*Source data:*

===============

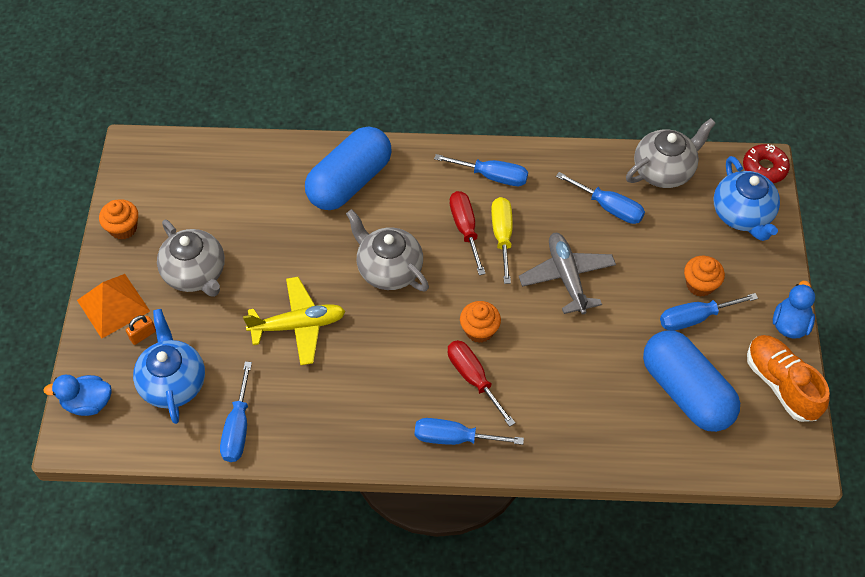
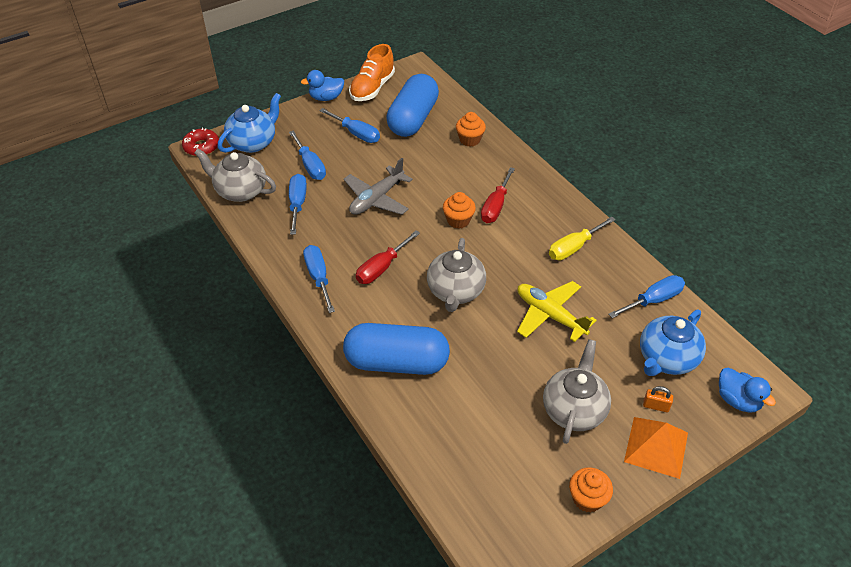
camera: 125 degrees left, 10 degrees down
blue screwdriver [415,418,524,445] -> blue screwdriver moved to [289,131,326,180]
yellow screwdriver [491,197,513,284] -> yellow screwdriver moved to [549,216,616,260]
orange cupcake [684,256,725,297] -> orange cupcake moved to [456,112,486,147]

===============

*Exercise objective:*
Would it be possible to give the material above again exactly, with the pictures left out?

*Written solution:*
camera: 125 degrees left, 10 degrees down
blue screwdriver [415,418,524,445] -> blue screwdriver moved to [289,131,326,180]
yellow screwdriver [491,197,513,284] -> yellow screwdriver moved to [549,216,616,260]
orange cupcake [684,256,725,297] -> orange cupcake moved to [456,112,486,147]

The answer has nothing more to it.